### Goal
Say how many lines include the word "across", using only a number.

(Stored dataset items)
^^^^

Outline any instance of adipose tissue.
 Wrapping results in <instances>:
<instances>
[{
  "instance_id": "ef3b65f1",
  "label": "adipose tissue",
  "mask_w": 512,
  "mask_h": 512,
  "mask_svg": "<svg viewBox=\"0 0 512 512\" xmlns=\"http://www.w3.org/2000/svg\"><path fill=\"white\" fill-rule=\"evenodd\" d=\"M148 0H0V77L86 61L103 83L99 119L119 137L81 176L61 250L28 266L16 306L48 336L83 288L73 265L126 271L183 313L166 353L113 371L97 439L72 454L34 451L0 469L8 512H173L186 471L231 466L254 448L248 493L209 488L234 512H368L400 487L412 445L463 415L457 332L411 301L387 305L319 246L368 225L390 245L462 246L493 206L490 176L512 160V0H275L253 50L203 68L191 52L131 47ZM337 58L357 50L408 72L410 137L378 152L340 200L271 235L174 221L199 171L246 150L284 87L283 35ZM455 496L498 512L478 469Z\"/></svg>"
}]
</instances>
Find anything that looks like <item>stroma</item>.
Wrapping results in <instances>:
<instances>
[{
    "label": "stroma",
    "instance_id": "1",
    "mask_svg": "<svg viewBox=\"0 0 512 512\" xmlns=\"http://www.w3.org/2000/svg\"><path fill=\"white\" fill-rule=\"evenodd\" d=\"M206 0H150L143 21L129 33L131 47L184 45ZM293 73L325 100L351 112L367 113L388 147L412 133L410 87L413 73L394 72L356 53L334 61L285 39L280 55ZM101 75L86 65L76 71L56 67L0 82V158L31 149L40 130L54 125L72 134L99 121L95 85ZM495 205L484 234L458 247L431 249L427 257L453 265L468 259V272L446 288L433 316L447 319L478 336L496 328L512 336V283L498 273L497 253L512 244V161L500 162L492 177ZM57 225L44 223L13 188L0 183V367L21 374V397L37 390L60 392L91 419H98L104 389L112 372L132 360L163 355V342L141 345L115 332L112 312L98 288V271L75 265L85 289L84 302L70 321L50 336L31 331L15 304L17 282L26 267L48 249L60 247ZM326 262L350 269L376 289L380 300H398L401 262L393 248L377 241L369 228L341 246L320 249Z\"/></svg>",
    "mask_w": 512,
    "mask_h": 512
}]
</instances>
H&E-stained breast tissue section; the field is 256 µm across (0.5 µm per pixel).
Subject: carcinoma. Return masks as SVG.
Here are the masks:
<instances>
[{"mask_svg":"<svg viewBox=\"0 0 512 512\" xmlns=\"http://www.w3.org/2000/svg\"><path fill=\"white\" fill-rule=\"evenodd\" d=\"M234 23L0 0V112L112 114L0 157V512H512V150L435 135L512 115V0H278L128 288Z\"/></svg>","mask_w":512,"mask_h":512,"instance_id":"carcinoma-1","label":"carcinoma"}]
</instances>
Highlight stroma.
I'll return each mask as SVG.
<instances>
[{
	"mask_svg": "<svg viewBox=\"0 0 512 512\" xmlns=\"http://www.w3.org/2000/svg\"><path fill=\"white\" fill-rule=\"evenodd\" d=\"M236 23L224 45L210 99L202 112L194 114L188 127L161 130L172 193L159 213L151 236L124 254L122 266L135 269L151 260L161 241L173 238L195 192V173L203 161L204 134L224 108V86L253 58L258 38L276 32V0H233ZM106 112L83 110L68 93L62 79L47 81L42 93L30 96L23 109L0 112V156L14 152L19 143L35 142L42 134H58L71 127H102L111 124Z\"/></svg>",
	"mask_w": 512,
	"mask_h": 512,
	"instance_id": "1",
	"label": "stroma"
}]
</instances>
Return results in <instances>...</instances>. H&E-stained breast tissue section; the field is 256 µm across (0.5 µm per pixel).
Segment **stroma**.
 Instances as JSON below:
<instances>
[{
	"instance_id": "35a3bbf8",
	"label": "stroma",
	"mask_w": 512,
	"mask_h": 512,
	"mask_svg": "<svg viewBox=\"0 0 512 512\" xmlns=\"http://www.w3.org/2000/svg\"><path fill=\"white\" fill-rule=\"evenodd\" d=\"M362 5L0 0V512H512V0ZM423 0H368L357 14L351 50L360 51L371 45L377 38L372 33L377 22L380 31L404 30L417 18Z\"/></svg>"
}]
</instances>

^^^^

### Task answer
2